- _REQUIRED ACTION_:
All entries need to be written out again exactly, without their pictures.
******************************
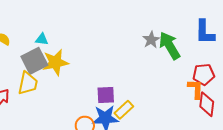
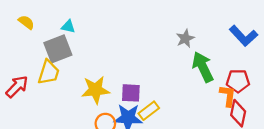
blue L-shape: (205, 32) -> (244, 36), turned -48
green arrow: (170, 46) -> (203, 67), moved
yellow star: (55, 62) -> (96, 90), moved

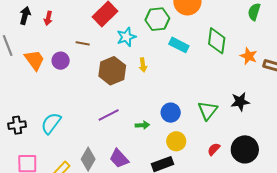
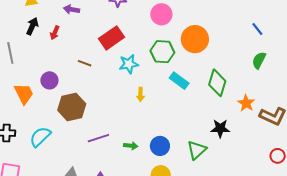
orange trapezoid: (34, 60) -> (24, 94), moved
purple circle: (61, 61) -> (49, 80), moved
brown hexagon: (112, 71) -> (72, 107), moved
black star: (240, 102) -> (220, 128), moved
green arrow: (142, 125) -> (131, 146), moved

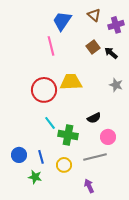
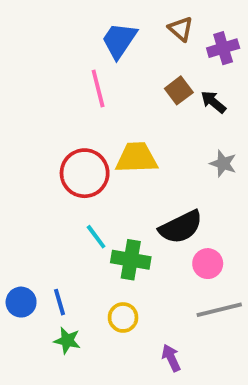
black semicircle: (94, 118) -> (181, 227), size x1.6
blue circle: (19, 155) -> (21, 302), moved
blue line: (41, 157) -> (60, 302), moved
gray line: (95, 157) -> (219, 310), moved

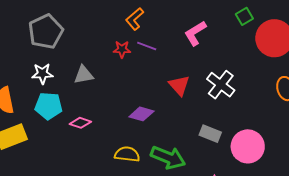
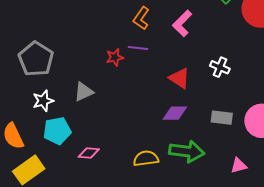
orange L-shape: (135, 19) -> (141, 18), moved
white cross: (221, 85) -> (220, 67), size x0.7
purple diamond: (141, 114) -> (175, 113), moved
pink diamond: (80, 123) -> (89, 153), moved

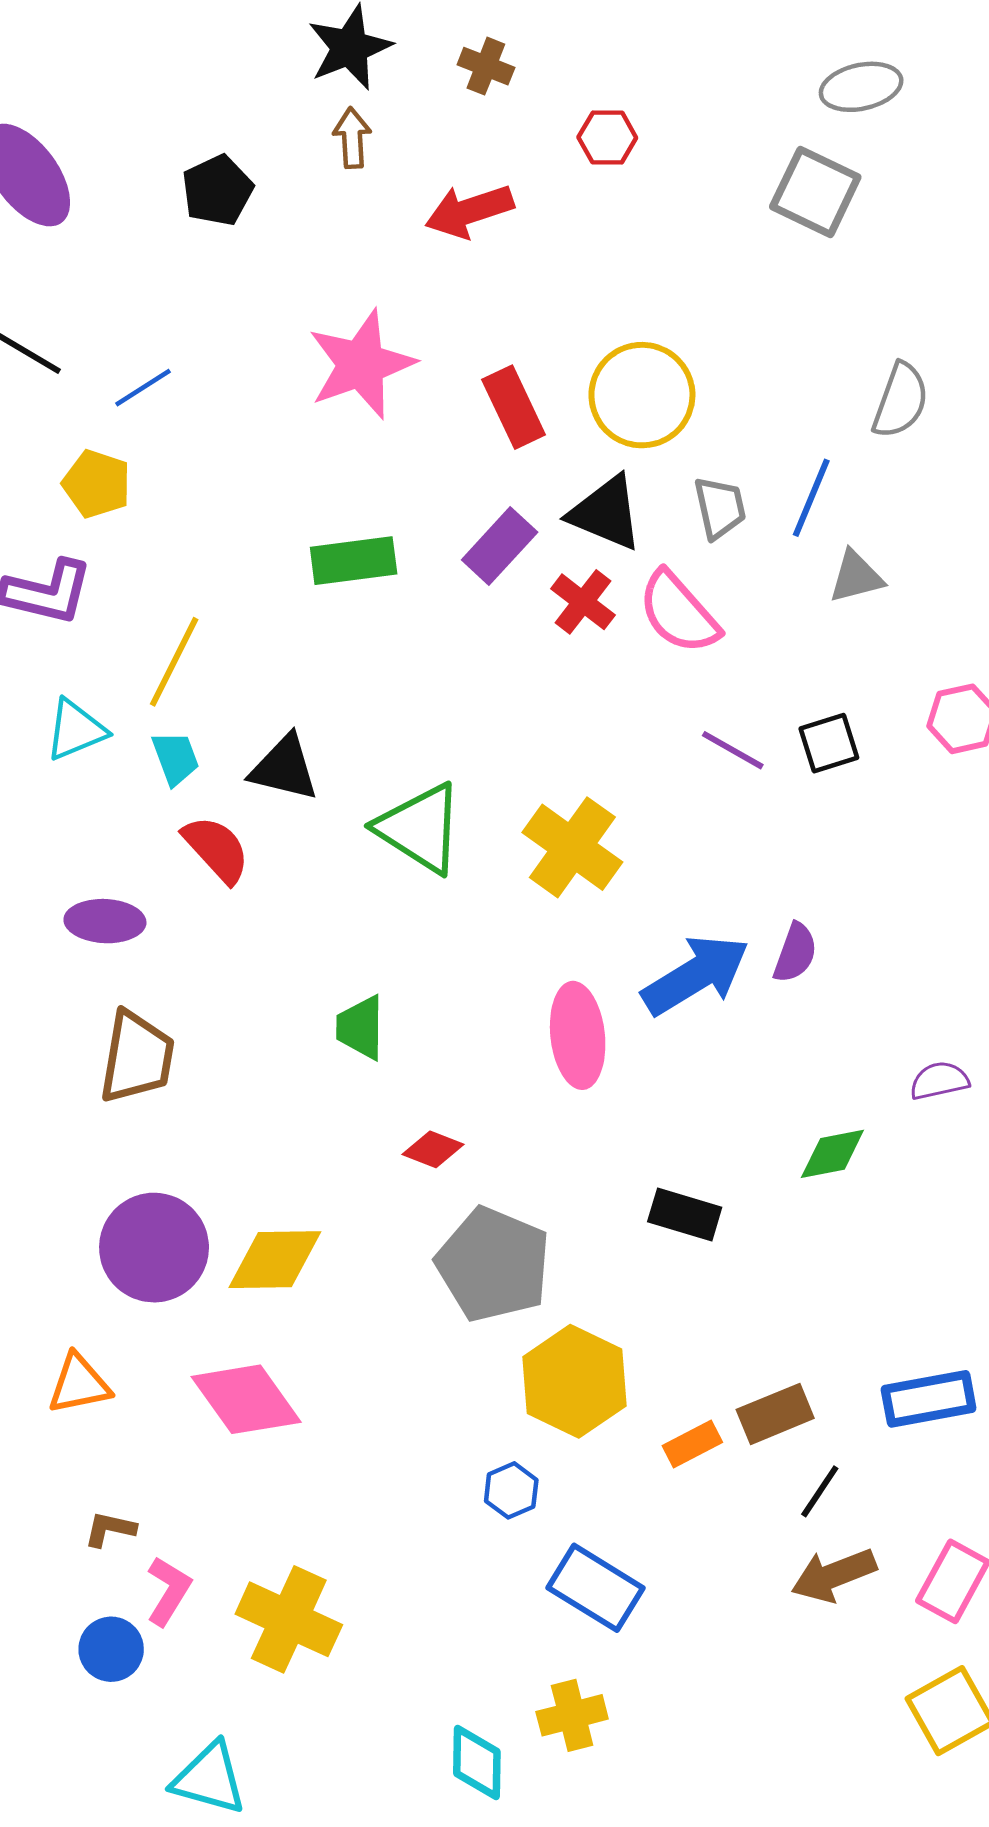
******************************
- _WRITTEN RESPONSE_:
blue L-shape: (205, 32) -> (244, 36), turned -48
green arrow: (170, 46) -> (203, 67), moved
yellow star: (55, 62) -> (96, 90), moved

orange trapezoid: (34, 60) -> (24, 94), moved
purple circle: (61, 61) -> (49, 80), moved
brown hexagon: (112, 71) -> (72, 107), moved
black star: (240, 102) -> (220, 128), moved
green arrow: (142, 125) -> (131, 146), moved

black semicircle: (94, 118) -> (181, 227), size x1.6
blue circle: (19, 155) -> (21, 302), moved
blue line: (41, 157) -> (60, 302), moved
gray line: (95, 157) -> (219, 310), moved

orange L-shape: (135, 19) -> (141, 18), moved
white cross: (221, 85) -> (220, 67), size x0.7
purple diamond: (141, 114) -> (175, 113), moved
pink diamond: (80, 123) -> (89, 153), moved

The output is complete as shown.